### WHAT YOU SHOULD DO
State how many lines in the listing below contain the word "away", and write nothing else.

### PROVIDED ENTRIES
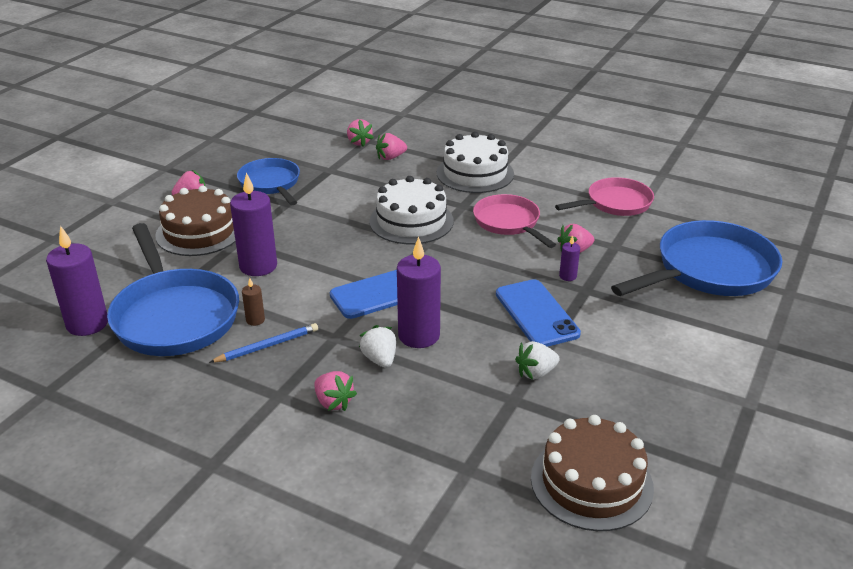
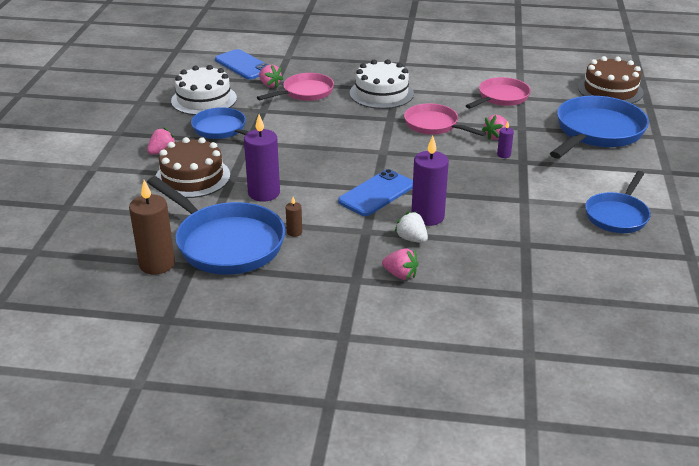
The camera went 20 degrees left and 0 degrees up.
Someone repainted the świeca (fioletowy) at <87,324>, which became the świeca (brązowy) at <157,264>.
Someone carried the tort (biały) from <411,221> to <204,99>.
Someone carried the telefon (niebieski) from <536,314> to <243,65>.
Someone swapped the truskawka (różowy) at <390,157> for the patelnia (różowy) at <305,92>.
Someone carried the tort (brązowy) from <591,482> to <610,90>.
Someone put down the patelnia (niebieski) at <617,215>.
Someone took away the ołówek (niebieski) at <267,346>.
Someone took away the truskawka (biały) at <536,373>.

### SOLUTION TO THIS EXERCISE
2